What you are asked to do:
The full listing, written out exactly and without images, is the expected result.

━━ Dataset extract

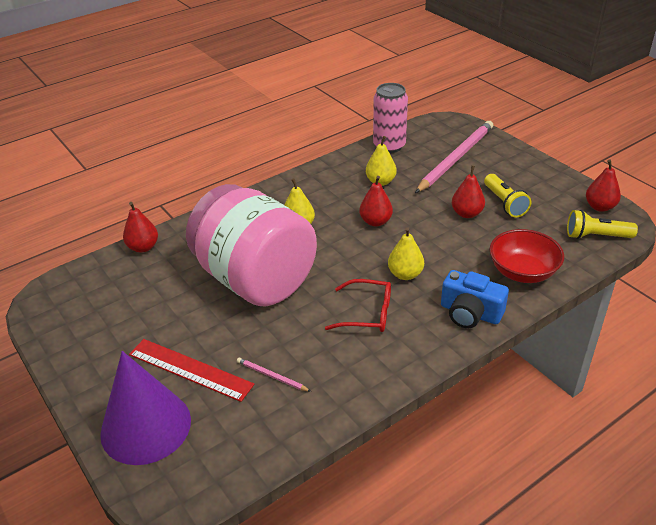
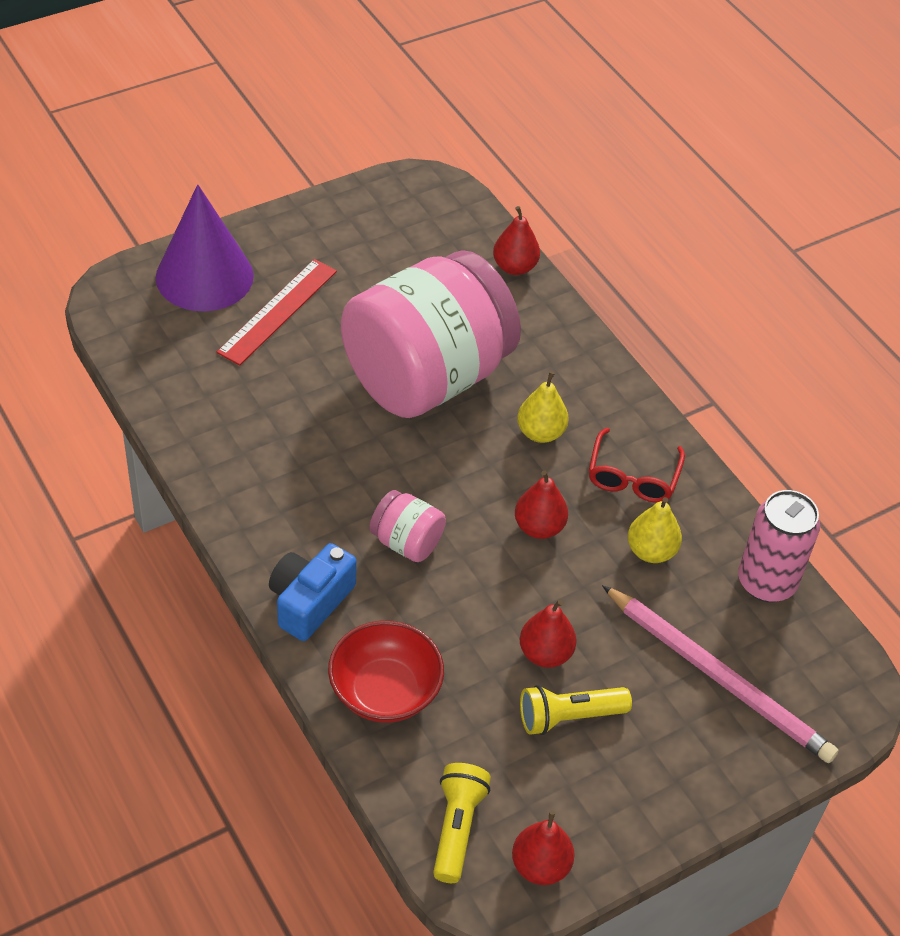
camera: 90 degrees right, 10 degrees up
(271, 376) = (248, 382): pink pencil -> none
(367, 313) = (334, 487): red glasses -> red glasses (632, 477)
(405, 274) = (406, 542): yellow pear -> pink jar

━━━━

Response:
camera: 90 degrees right, 10 degrees up
(271, 376) = (248, 382): pink pencil -> none
(367, 313) = (334, 487): red glasses -> red glasses (632, 477)
(405, 274) = (406, 542): yellow pear -> pink jar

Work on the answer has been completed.